Entries shown.

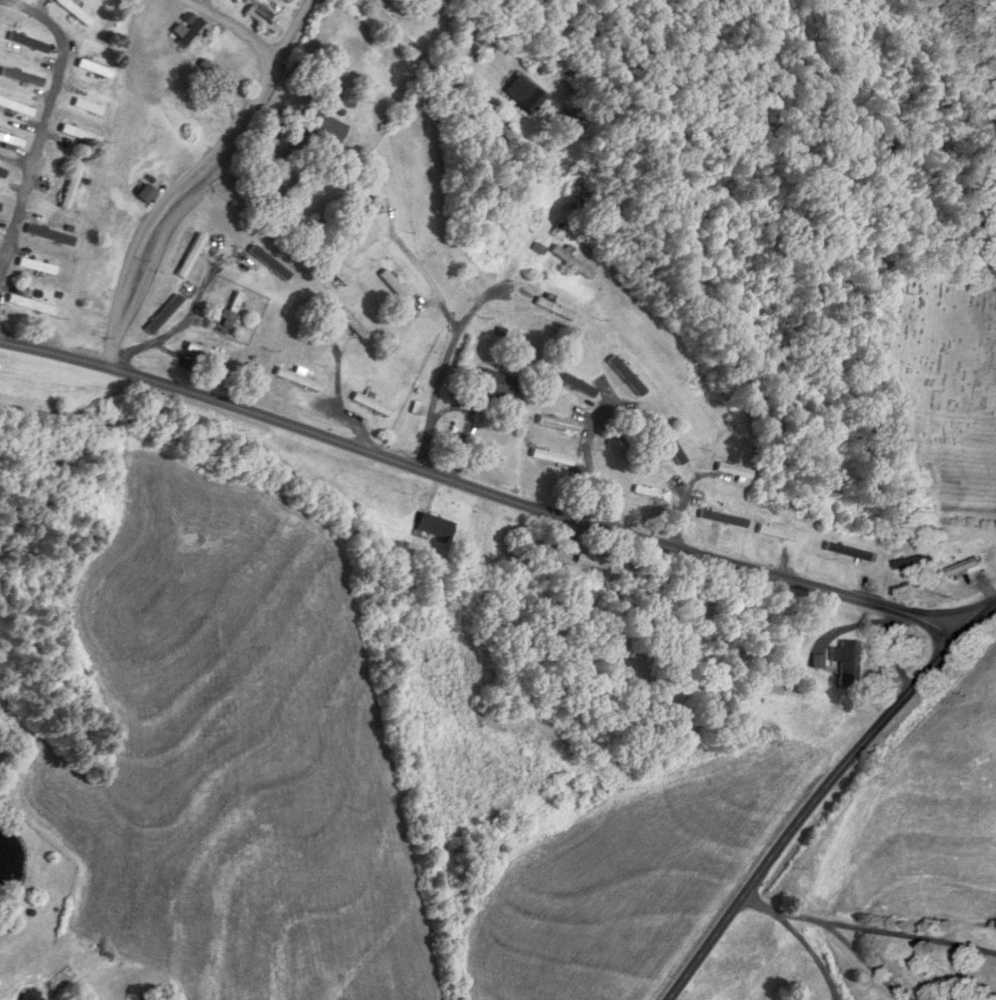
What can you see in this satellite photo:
building: (75, 10)
building: (188, 31)
road: (290, 31)
building: (27, 48)
building: (95, 68)
building: (219, 74)
road: (448, 76)
building: (24, 78)
building: (524, 94)
building: (88, 106)
building: (16, 107)
building: (323, 126)
road: (42, 127)
building: (81, 134)
building: (11, 140)
road: (200, 159)
building: (70, 192)
building: (147, 194)
building: (369, 217)
building: (192, 255)
building: (573, 263)
building: (38, 266)
building: (338, 273)
building: (396, 287)
building: (31, 305)
building: (232, 309)
building: (354, 324)
road: (177, 327)
road: (449, 343)
building: (298, 379)
park: (940, 381)
building: (496, 385)
building: (372, 404)
road: (457, 407)
building: (559, 423)
building: (552, 457)
building: (733, 470)
road: (598, 487)
building: (647, 491)
road: (486, 492)
building: (435, 525)
building: (778, 532)
building: (851, 551)
building: (593, 561)
building: (964, 567)
building: (847, 659)
road: (822, 798)
road: (868, 928)
road: (809, 949)
road: (864, 961)
building: (30, 997)

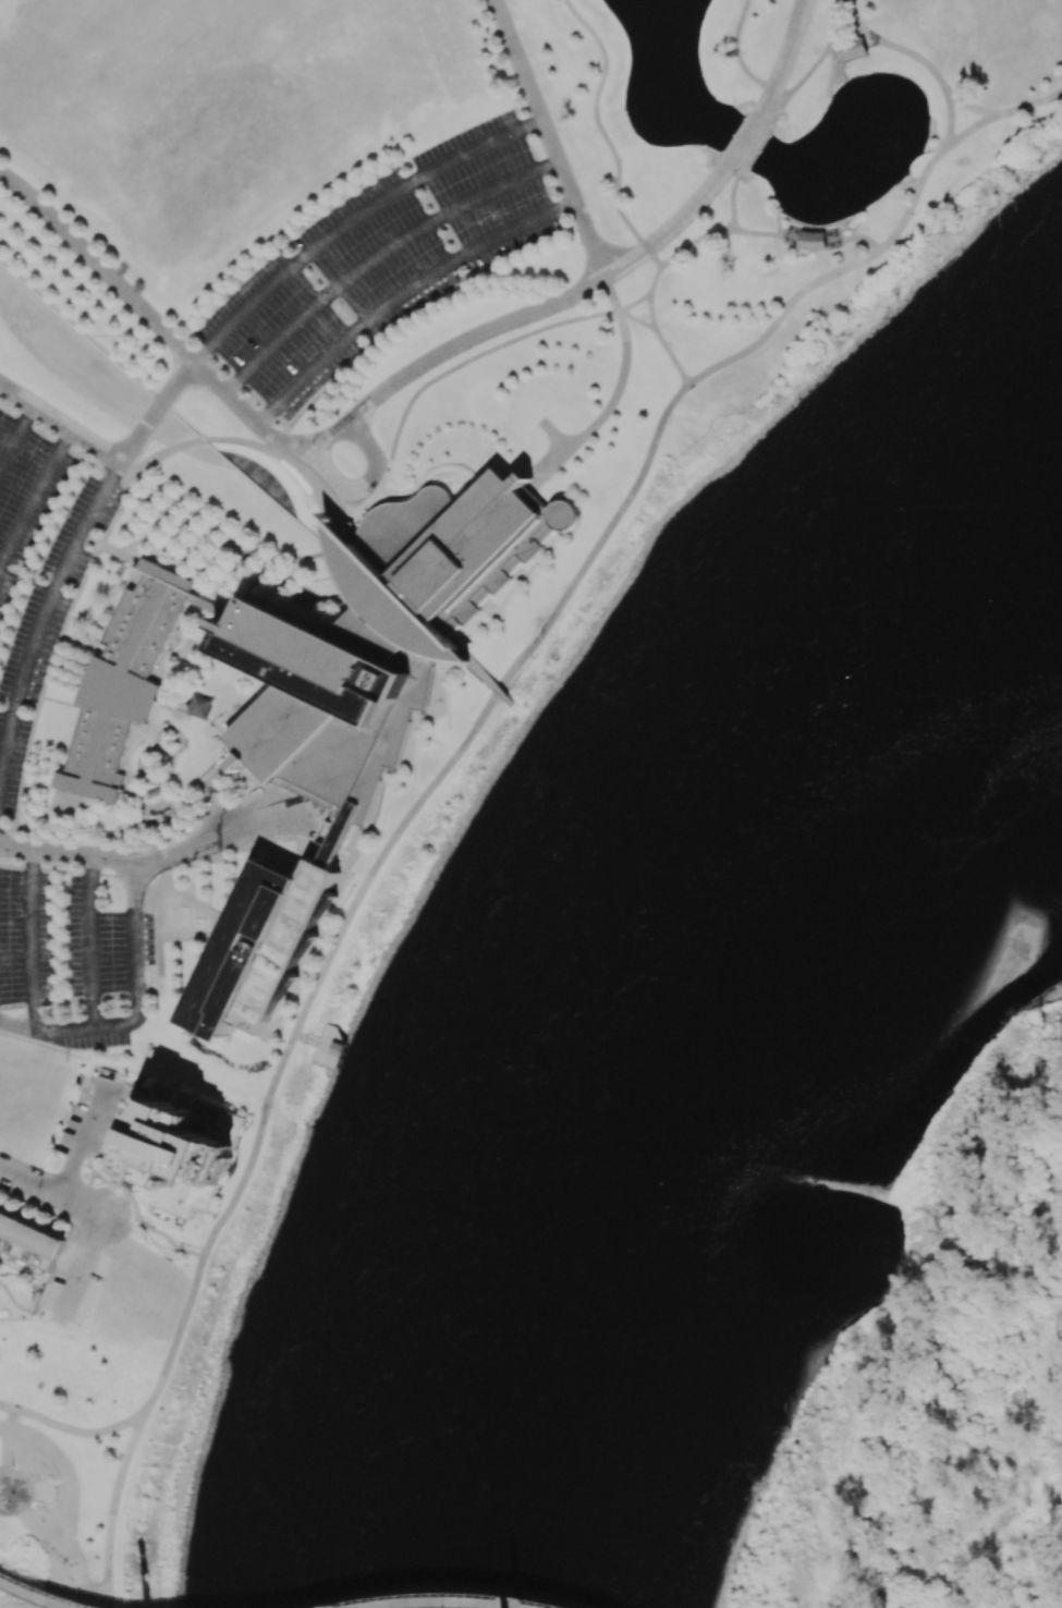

Action item. Repeat the data above exactly; images are not part of the copy.

Written response.
What can you see in this satellite photo:
building: (75, 10)
building: (188, 31)
road: (290, 31)
building: (27, 48)
building: (95, 68)
building: (219, 74)
road: (448, 76)
building: (24, 78)
building: (524, 94)
building: (88, 106)
building: (16, 107)
building: (323, 126)
road: (42, 127)
building: (81, 134)
building: (11, 140)
road: (200, 159)
building: (70, 192)
building: (147, 194)
building: (369, 217)
building: (192, 255)
building: (573, 263)
building: (38, 266)
building: (338, 273)
building: (396, 287)
building: (31, 305)
building: (232, 309)
building: (354, 324)
road: (177, 327)
road: (449, 343)
building: (298, 379)
park: (940, 381)
building: (496, 385)
building: (372, 404)
road: (457, 407)
building: (559, 423)
building: (552, 457)
building: (733, 470)
road: (598, 487)
building: (647, 491)
road: (486, 492)
building: (435, 525)
building: (778, 532)
building: (851, 551)
building: (593, 561)
building: (964, 567)
building: (847, 659)
road: (822, 798)
road: (868, 928)
road: (809, 949)
road: (864, 961)
building: (30, 997)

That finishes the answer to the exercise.